==== Supplied information ====

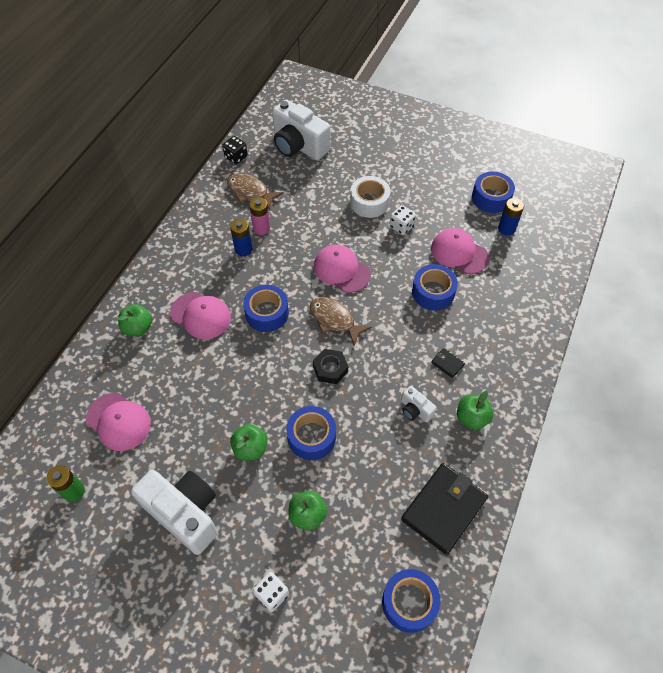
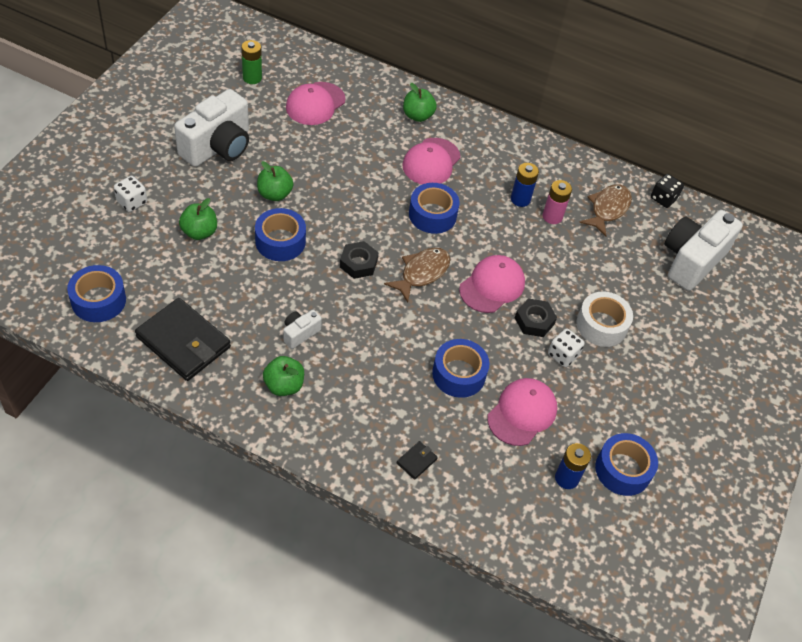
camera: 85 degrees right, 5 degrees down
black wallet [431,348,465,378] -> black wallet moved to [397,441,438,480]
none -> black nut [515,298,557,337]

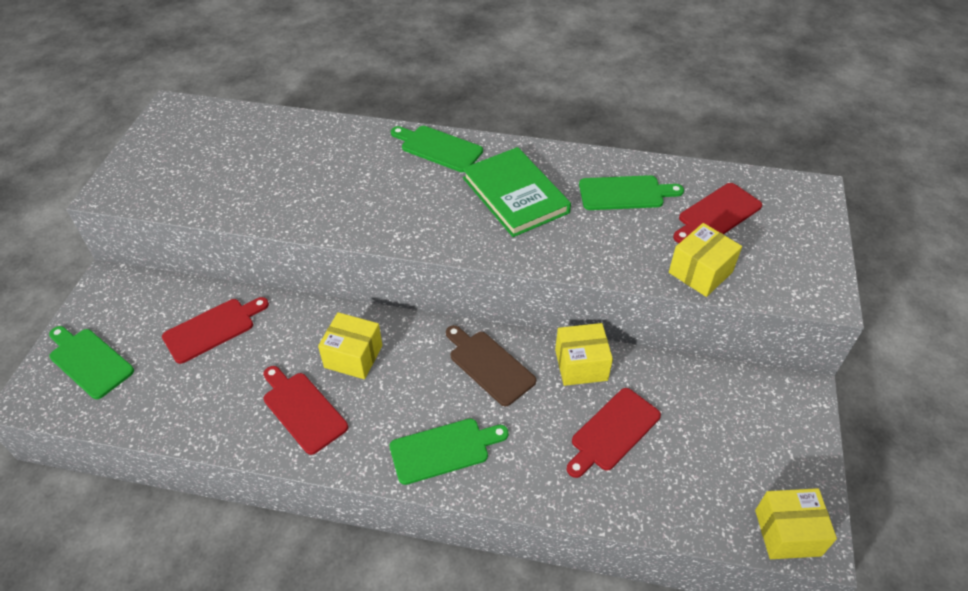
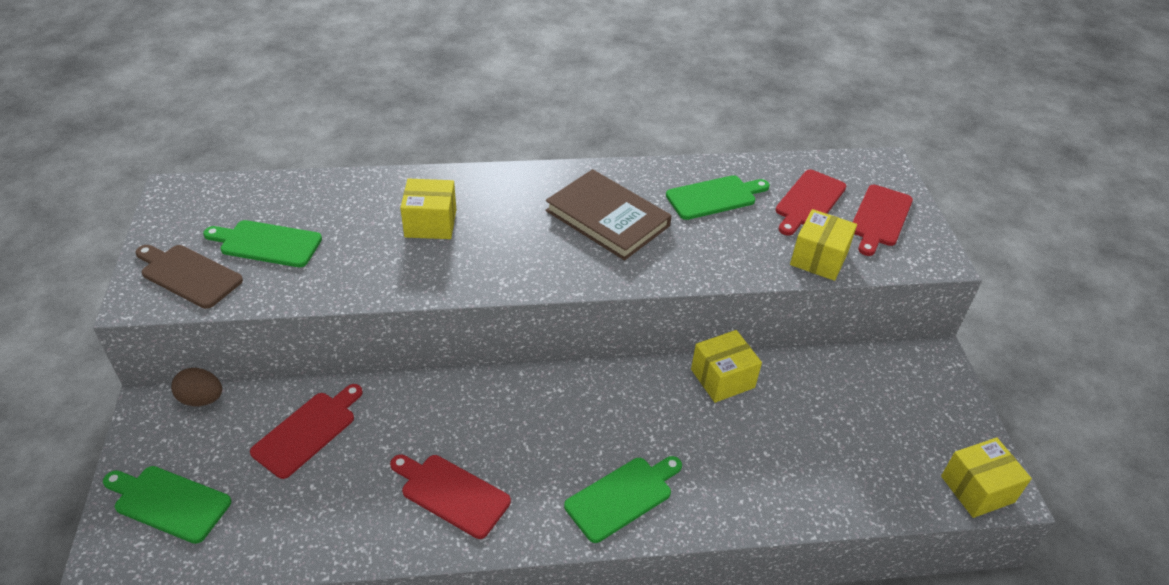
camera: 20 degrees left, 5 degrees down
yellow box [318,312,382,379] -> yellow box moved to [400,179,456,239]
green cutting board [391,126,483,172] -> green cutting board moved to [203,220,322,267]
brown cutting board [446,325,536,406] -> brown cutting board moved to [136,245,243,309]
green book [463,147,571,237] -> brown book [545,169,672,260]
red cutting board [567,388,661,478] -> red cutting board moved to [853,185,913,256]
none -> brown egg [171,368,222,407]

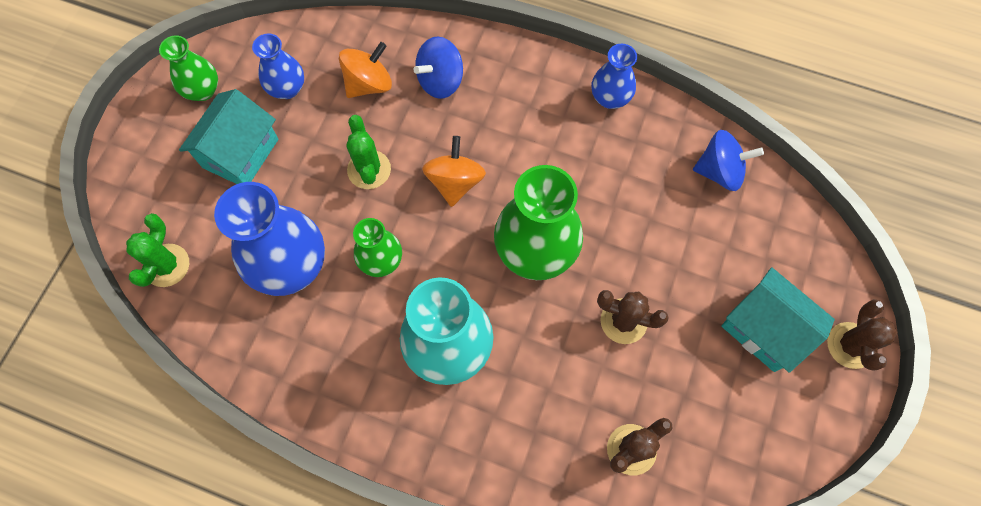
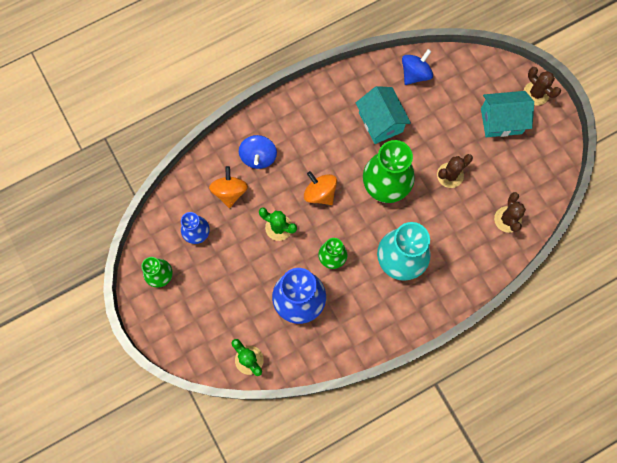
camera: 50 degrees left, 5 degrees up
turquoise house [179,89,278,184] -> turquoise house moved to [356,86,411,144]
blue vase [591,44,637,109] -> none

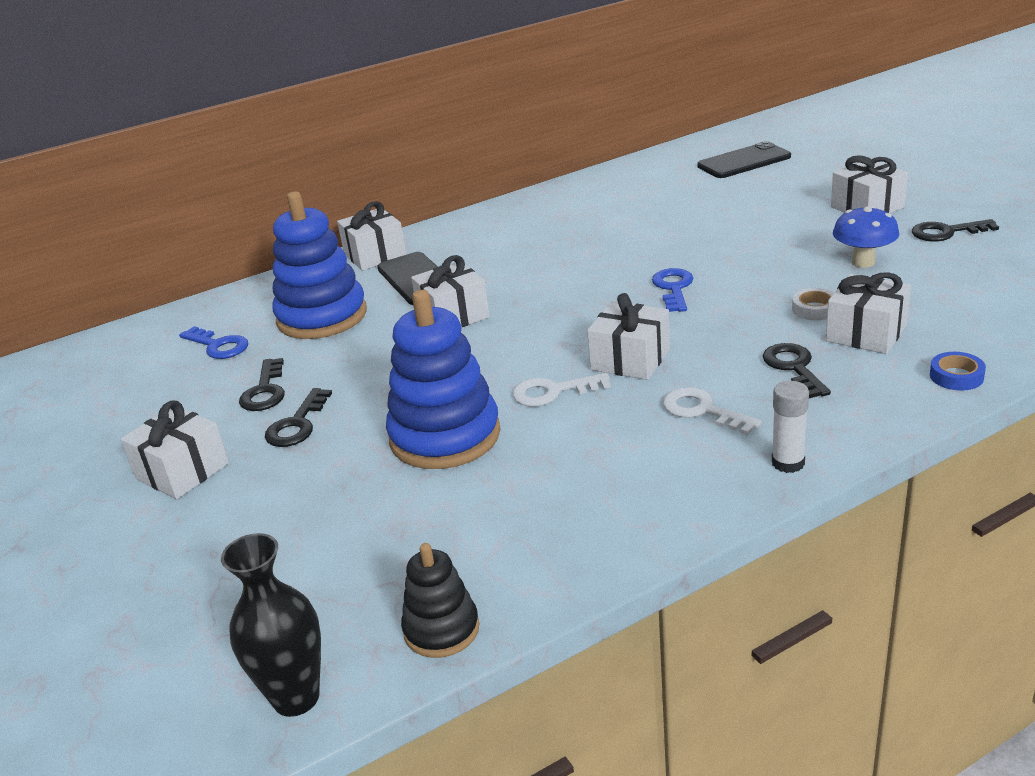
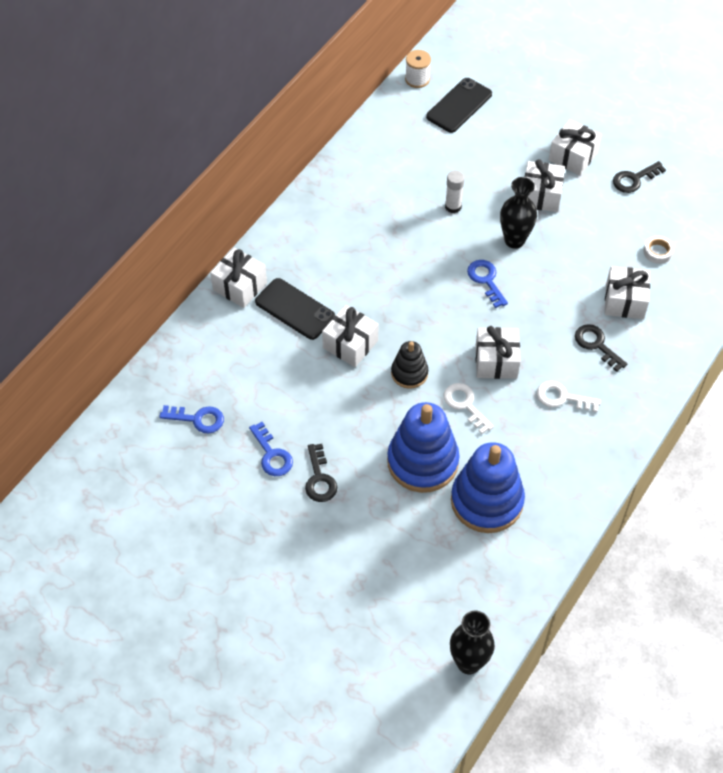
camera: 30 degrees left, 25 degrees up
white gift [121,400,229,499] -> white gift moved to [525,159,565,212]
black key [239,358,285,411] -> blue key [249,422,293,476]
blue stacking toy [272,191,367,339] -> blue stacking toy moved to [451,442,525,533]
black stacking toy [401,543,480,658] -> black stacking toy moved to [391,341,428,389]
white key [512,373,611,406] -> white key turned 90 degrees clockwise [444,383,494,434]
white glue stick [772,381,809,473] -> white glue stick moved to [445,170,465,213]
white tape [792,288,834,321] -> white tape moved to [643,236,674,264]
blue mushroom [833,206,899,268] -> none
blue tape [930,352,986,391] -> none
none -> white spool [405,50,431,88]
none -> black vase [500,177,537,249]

====
==== Supplied information ====

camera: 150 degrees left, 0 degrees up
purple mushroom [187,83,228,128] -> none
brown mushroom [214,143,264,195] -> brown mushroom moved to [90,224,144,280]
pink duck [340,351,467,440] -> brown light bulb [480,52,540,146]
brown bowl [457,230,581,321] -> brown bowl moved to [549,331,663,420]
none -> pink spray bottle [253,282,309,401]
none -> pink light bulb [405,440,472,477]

====
==== Supplied information ====

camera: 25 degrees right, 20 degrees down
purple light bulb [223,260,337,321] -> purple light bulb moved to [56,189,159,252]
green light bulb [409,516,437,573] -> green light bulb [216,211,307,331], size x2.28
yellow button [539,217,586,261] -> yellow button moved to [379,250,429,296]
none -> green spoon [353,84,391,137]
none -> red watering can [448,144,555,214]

====

> **Activity**: Every line that contains the string "light" should be copied from the entries.

> **Task result**:
pink duck [340,351,467,440] -> brown light bulb [480,52,540,146]
none -> pink light bulb [405,440,472,477]
purple light bulb [223,260,337,321] -> purple light bulb moved to [56,189,159,252]
green light bulb [409,516,437,573] -> green light bulb [216,211,307,331], size x2.28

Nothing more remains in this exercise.